## WORK TASK
Leaving out all pictures, retype the records exactly.

[Modification records]
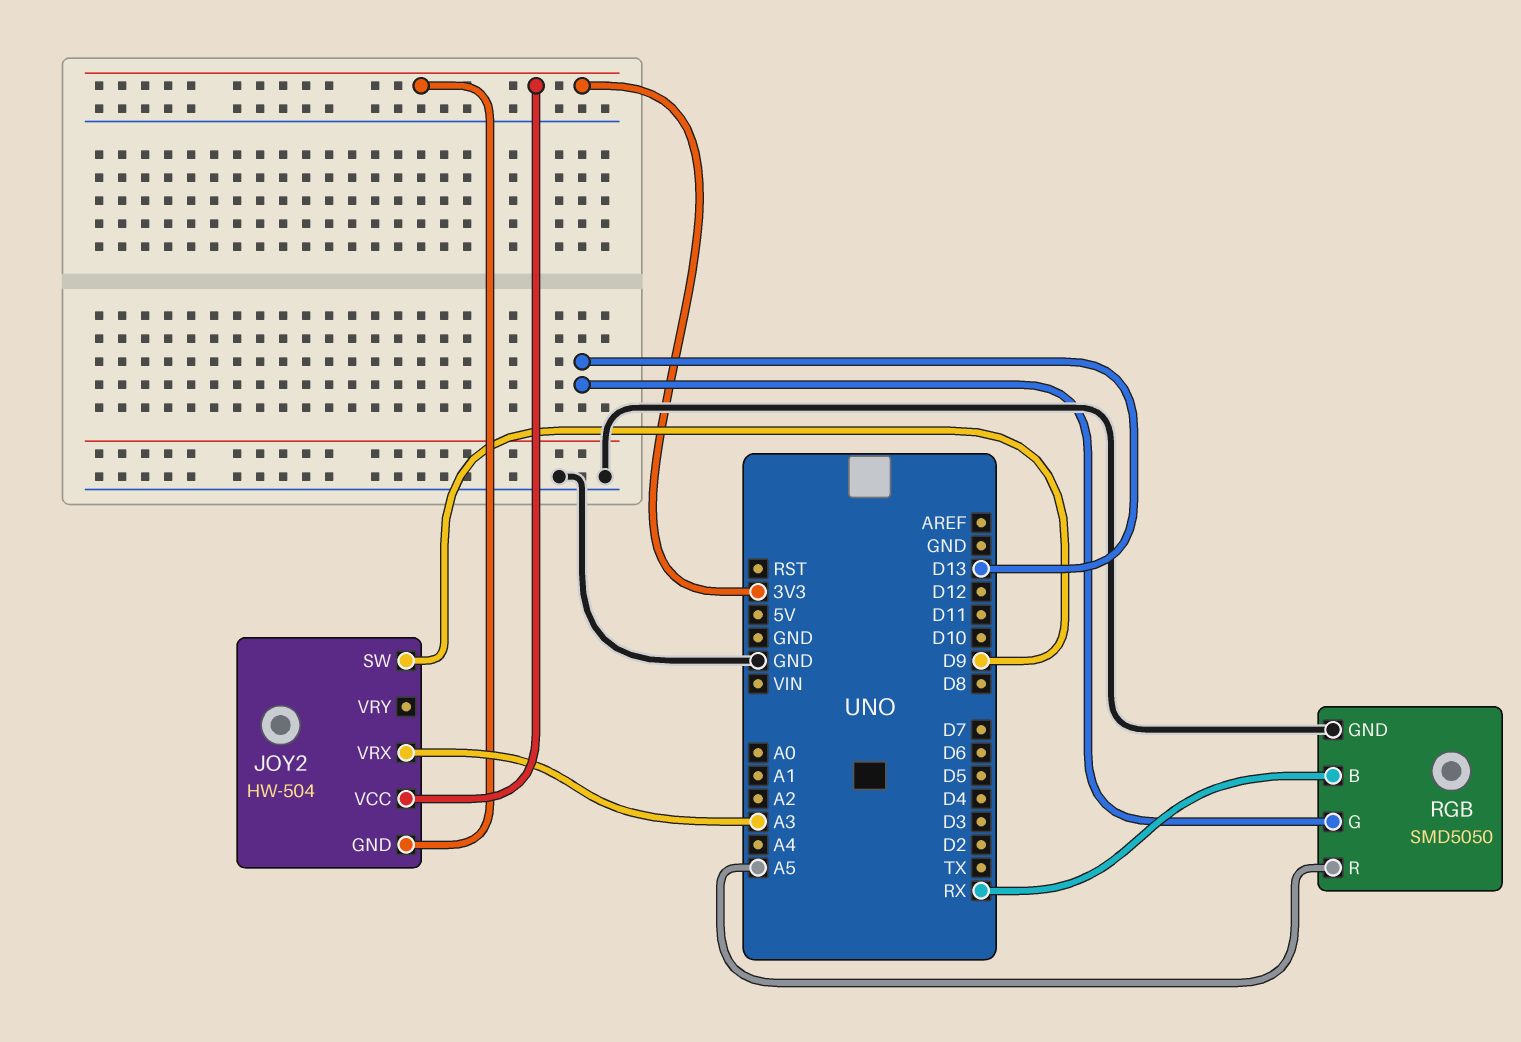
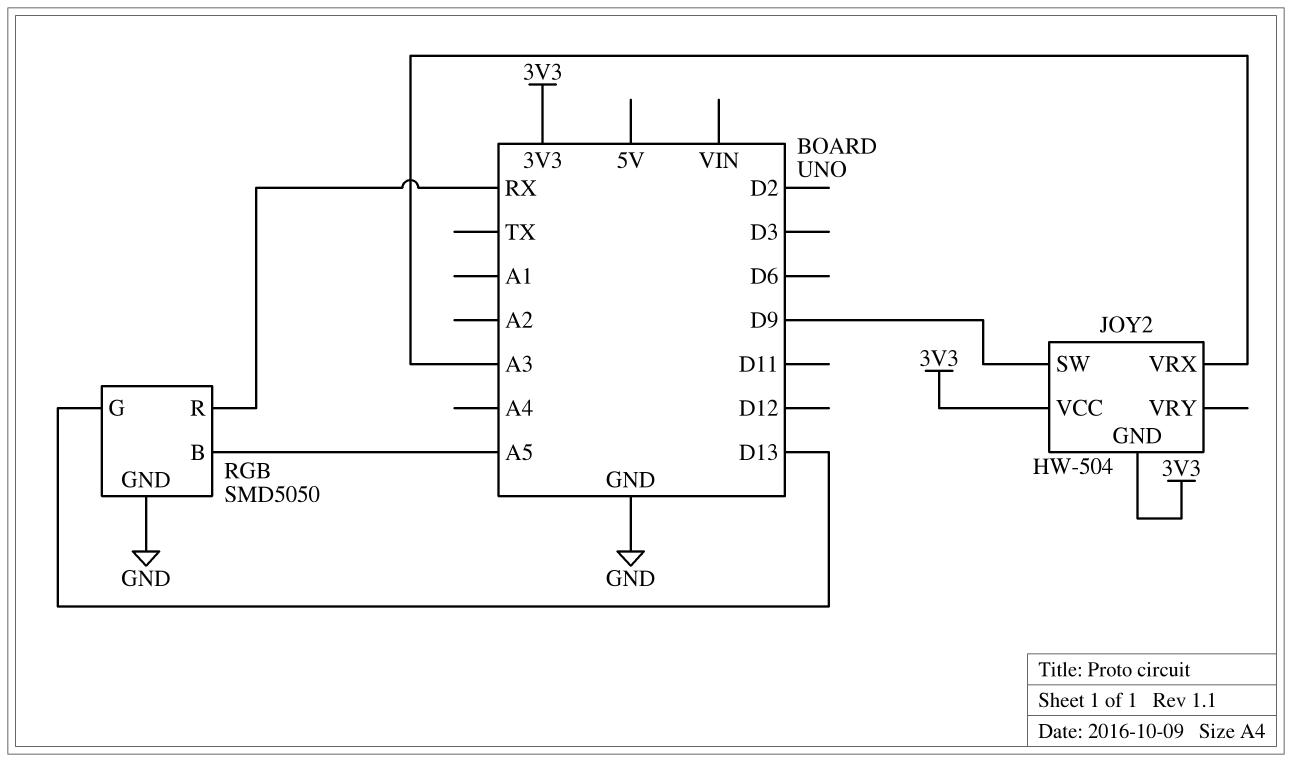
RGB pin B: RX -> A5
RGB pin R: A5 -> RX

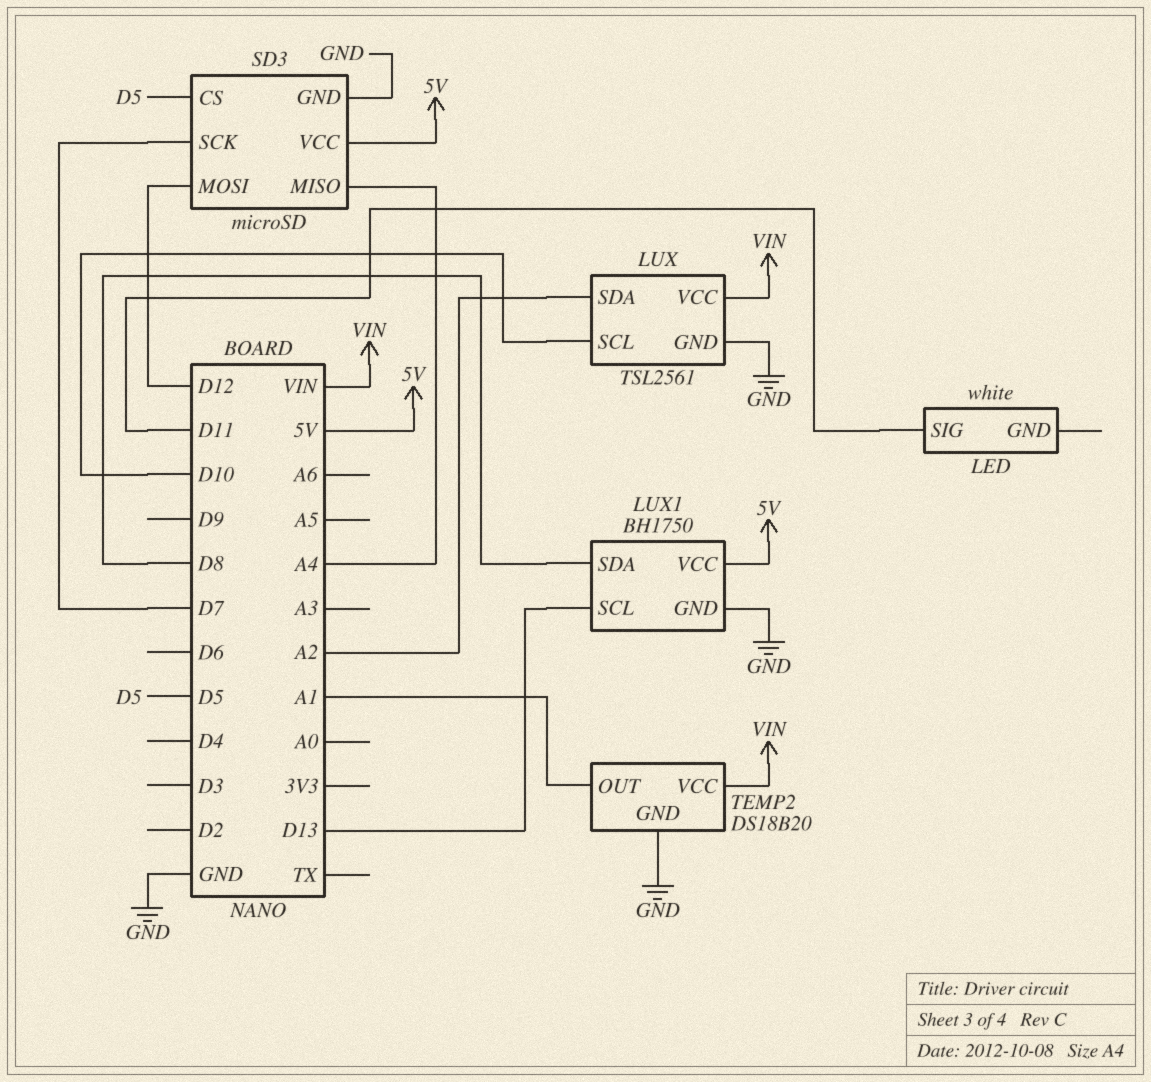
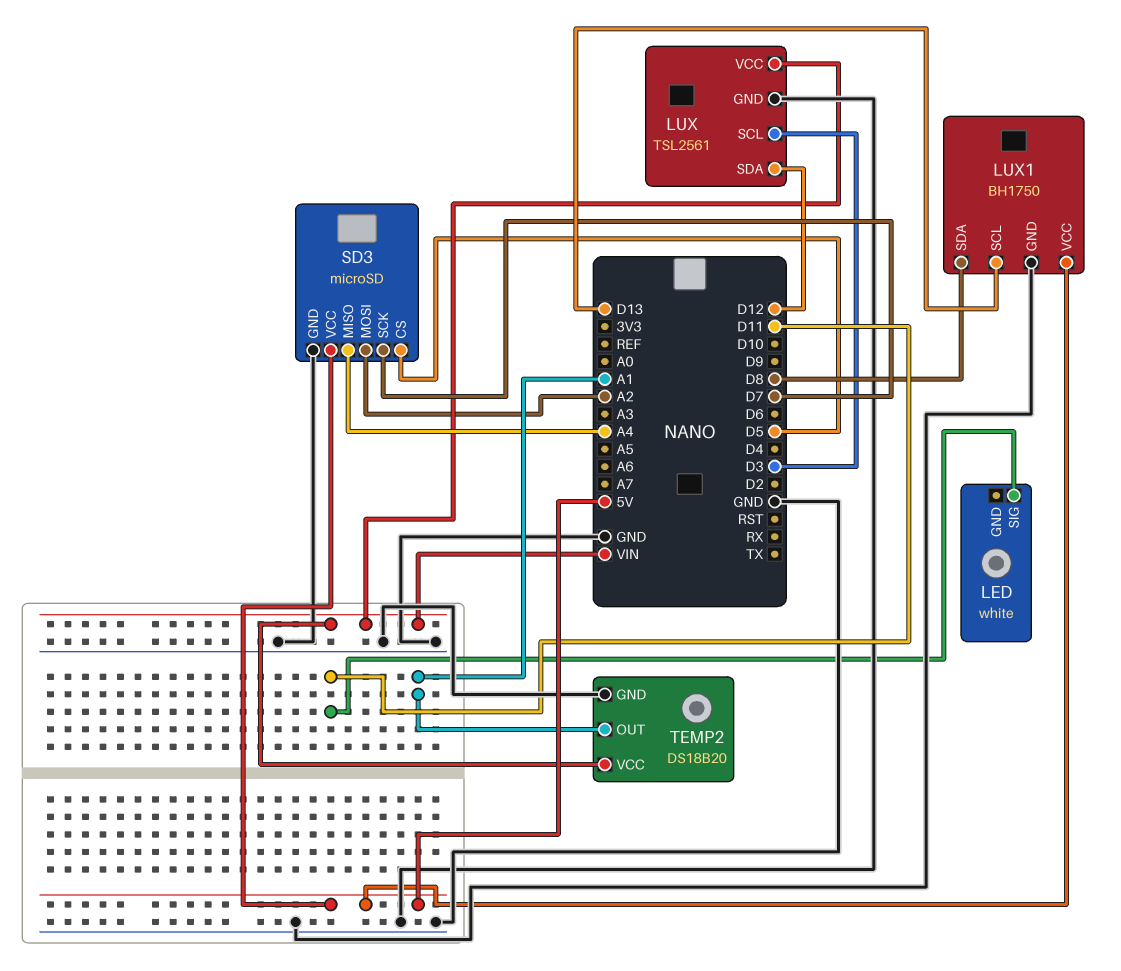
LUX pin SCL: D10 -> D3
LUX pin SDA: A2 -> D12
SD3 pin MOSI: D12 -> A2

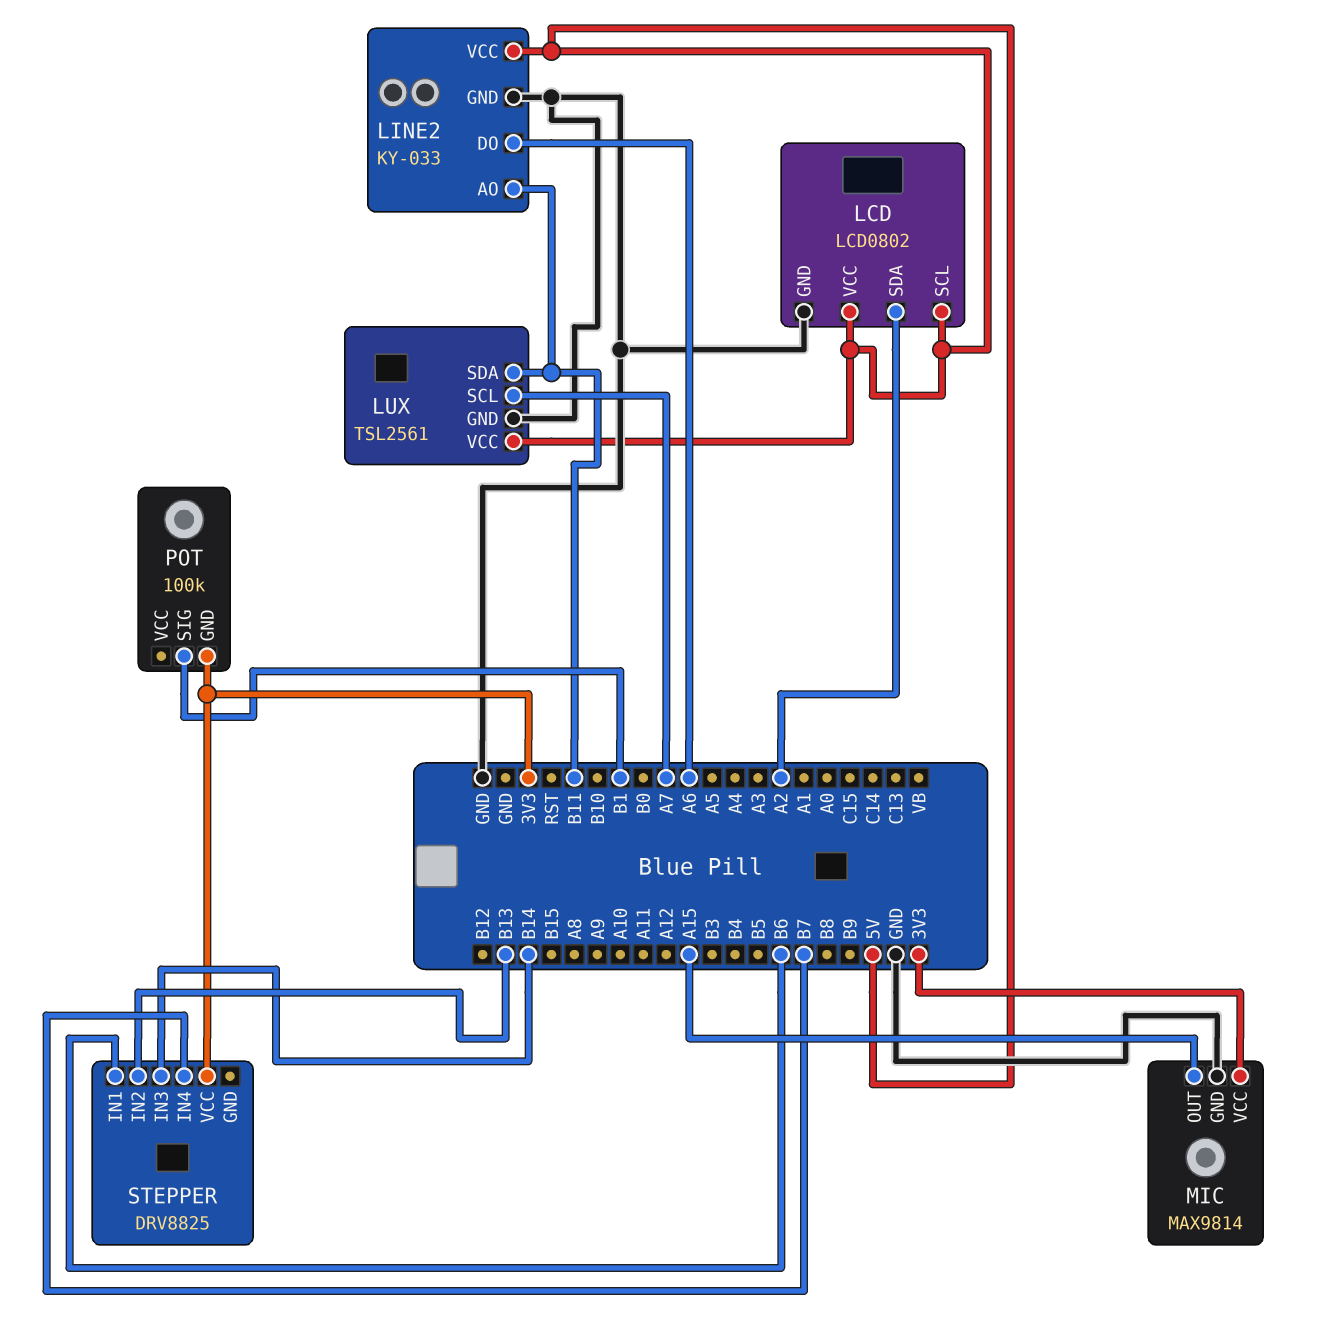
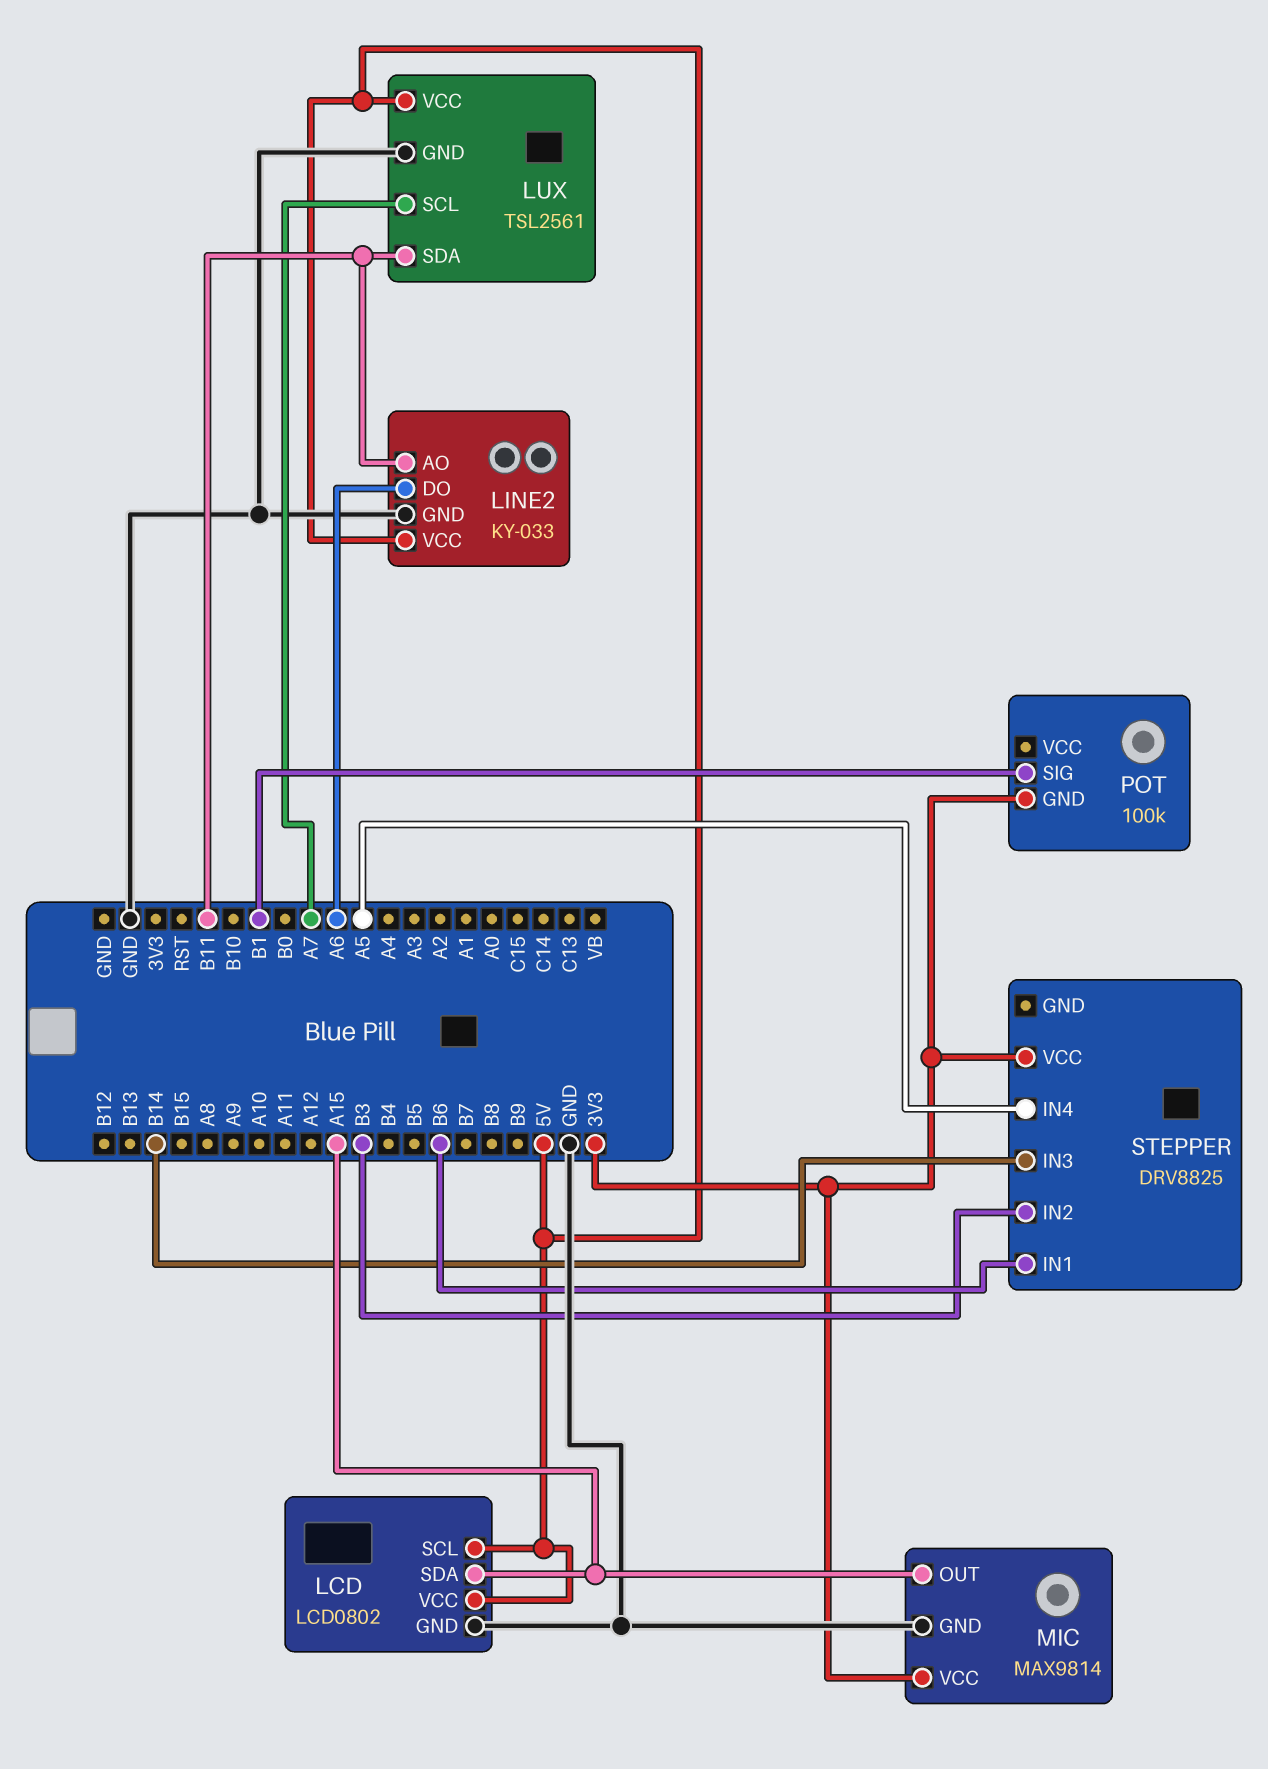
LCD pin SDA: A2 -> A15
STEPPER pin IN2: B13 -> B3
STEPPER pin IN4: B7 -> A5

## WORKED SOLUTION
RGB pin B: RX -> A5
RGB pin R: A5 -> RX

LUX pin SCL: D10 -> D3
LUX pin SDA: A2 -> D12
SD3 pin MOSI: D12 -> A2

LCD pin SDA: A2 -> A15
STEPPER pin IN2: B13 -> B3
STEPPER pin IN4: B7 -> A5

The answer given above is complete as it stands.